Data:
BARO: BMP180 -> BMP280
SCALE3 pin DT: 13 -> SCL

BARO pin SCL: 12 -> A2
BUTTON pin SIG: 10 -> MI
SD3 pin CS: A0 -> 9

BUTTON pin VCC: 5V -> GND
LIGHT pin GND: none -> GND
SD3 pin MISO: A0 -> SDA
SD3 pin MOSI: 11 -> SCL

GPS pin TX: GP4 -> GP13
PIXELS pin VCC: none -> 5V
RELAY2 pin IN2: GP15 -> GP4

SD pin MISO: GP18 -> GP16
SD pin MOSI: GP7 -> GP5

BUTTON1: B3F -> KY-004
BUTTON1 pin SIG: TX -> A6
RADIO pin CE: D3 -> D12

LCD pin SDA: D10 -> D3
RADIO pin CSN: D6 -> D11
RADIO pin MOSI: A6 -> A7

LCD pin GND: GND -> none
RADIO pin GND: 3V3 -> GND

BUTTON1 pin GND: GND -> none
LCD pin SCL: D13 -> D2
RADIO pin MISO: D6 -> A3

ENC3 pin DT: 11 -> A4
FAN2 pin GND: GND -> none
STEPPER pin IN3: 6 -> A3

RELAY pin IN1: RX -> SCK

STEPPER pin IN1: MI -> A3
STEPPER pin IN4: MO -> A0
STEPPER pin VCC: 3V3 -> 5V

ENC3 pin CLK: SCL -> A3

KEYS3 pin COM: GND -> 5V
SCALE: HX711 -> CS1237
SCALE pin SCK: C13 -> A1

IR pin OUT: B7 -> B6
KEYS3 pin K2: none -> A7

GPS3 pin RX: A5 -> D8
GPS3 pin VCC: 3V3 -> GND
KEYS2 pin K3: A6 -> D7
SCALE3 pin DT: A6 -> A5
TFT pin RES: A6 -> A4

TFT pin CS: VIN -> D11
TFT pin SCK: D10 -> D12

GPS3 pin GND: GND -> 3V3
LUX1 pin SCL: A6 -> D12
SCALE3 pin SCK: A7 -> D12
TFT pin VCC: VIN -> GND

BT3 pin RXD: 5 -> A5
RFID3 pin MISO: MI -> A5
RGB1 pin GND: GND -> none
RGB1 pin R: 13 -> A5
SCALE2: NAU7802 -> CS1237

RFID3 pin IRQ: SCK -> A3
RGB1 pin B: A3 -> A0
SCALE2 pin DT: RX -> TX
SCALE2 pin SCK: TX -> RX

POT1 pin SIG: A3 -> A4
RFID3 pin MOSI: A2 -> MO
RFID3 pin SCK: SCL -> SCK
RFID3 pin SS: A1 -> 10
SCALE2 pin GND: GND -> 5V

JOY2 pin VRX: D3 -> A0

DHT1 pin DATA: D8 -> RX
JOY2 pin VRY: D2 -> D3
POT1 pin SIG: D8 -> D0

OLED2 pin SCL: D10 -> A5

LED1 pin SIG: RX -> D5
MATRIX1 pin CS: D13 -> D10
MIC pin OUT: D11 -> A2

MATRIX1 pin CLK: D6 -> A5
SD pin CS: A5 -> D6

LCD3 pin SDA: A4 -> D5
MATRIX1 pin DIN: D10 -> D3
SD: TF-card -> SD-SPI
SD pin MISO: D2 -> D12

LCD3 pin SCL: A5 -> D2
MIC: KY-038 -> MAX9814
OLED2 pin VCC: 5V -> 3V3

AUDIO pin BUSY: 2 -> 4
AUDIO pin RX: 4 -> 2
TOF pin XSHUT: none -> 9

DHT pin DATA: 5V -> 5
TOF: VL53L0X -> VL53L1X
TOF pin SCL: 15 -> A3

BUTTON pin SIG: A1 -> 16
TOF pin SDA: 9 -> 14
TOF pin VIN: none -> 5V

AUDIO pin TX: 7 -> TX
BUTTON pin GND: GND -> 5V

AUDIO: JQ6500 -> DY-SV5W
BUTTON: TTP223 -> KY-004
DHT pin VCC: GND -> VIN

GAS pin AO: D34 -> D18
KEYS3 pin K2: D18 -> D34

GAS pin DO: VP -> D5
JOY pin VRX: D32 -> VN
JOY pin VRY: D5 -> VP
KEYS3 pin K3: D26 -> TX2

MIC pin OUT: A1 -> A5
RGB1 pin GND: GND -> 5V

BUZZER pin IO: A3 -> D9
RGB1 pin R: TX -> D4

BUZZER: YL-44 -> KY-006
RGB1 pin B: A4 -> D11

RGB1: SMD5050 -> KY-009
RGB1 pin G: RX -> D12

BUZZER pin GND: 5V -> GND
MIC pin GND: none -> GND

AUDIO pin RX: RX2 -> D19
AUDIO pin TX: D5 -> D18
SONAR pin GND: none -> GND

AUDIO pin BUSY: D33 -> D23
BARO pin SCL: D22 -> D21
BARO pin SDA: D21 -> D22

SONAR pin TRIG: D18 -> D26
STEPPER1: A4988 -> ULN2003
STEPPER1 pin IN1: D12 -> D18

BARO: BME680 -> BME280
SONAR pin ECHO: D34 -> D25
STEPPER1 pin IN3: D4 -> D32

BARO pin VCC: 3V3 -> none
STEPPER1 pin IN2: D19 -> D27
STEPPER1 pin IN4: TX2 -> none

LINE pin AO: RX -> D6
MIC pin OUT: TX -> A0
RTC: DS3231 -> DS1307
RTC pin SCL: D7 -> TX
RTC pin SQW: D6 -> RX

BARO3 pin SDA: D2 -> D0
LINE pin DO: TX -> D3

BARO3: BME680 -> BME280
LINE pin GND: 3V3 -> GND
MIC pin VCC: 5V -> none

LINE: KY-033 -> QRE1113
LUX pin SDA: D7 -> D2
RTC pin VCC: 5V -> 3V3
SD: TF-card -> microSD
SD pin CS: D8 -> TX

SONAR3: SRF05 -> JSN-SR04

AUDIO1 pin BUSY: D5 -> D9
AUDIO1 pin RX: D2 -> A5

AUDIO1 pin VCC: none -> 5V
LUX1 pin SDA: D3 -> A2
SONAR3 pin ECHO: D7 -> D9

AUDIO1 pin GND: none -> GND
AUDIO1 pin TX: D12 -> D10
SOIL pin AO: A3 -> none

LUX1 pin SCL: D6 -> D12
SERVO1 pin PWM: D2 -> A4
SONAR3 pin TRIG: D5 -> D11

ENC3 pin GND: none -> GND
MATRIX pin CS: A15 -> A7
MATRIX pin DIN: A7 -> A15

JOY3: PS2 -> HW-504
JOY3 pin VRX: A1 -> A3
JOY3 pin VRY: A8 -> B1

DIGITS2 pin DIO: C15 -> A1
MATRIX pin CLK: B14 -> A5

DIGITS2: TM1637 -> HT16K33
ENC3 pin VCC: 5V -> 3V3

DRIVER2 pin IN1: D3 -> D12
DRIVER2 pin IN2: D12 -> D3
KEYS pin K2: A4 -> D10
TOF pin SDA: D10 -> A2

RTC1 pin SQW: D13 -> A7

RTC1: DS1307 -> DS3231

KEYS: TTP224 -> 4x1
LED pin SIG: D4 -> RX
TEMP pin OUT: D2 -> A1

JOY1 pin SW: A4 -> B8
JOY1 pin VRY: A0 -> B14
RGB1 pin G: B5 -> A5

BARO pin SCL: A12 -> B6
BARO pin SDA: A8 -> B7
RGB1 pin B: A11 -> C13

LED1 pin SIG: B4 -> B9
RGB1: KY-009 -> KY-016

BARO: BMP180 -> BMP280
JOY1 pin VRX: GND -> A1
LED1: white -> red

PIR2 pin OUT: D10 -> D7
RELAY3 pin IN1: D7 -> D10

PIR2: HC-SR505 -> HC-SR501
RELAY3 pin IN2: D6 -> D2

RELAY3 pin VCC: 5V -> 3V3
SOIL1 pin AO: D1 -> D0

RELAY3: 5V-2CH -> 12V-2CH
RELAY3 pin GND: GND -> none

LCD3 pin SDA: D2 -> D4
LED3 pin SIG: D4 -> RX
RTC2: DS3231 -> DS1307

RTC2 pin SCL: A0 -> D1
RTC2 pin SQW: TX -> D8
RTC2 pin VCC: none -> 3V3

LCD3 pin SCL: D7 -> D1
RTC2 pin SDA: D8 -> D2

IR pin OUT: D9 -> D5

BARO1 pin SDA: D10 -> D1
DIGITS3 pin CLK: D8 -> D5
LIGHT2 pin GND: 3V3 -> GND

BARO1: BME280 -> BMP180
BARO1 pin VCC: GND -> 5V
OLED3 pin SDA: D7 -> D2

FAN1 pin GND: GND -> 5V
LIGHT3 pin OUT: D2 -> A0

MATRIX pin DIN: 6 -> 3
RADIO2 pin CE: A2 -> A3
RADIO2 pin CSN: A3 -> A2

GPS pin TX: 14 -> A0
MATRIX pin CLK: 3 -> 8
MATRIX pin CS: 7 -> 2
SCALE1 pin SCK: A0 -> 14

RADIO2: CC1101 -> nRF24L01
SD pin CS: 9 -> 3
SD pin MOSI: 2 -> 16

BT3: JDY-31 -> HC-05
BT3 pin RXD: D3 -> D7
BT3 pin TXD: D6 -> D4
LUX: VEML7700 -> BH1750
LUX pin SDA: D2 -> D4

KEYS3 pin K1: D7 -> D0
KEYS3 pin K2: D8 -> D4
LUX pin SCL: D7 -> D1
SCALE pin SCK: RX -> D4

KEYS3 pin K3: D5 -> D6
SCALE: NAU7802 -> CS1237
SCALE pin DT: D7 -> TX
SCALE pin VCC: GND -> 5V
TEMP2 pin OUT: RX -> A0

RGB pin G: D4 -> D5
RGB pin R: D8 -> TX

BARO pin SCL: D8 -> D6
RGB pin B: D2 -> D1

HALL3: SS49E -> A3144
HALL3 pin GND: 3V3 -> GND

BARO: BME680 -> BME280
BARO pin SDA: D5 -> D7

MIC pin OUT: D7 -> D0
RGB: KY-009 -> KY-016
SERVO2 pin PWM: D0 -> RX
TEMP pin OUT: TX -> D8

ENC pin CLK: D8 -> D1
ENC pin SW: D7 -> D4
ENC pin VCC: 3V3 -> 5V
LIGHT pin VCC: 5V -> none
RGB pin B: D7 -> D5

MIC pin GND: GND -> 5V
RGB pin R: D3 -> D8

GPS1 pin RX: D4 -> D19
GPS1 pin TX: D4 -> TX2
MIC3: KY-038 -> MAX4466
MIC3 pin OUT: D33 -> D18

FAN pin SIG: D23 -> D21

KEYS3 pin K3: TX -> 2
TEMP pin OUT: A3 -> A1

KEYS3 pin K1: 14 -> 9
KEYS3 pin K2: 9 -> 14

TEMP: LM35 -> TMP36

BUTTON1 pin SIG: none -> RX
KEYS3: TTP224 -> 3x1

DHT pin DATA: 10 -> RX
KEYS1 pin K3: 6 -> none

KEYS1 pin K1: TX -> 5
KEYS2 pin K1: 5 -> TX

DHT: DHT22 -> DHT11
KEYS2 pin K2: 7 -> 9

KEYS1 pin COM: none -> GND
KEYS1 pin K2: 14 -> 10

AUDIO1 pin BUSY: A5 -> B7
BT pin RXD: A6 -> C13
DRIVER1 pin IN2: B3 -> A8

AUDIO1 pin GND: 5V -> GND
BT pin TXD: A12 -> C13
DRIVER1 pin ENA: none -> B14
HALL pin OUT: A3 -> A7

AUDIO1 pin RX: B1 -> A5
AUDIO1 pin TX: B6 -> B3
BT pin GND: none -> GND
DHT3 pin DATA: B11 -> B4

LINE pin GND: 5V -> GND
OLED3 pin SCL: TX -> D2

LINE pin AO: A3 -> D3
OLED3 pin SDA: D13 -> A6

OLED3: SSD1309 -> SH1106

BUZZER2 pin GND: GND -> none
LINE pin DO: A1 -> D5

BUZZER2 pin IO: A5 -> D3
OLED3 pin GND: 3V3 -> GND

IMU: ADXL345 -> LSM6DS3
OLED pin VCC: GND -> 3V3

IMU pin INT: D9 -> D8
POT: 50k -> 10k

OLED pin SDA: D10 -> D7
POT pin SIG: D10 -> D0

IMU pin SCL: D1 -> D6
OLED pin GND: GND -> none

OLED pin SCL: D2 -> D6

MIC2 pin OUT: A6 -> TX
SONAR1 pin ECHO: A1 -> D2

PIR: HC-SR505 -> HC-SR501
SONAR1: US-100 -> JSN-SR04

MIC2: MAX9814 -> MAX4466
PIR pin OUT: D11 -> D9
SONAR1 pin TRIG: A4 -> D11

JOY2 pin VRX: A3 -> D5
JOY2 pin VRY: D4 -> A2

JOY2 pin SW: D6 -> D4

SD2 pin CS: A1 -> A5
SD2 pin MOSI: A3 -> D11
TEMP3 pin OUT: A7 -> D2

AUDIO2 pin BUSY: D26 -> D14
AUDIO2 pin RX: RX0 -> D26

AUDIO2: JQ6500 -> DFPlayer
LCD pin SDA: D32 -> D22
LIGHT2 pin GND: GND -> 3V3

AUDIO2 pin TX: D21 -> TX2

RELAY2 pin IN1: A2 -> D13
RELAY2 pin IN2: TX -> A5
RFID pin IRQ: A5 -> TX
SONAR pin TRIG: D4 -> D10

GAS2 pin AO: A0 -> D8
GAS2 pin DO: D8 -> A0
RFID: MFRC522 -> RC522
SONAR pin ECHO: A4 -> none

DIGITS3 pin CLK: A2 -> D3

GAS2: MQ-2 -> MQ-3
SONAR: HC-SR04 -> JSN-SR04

Directions:
Where does the word "ECHO" appear in the records? Copy every line that holds it.

Written answer:
SONAR pin ECHO: D34 -> D25
SONAR3 pin ECHO: D7 -> D9
SONAR1 pin ECHO: A1 -> D2
SONAR pin ECHO: A4 -> none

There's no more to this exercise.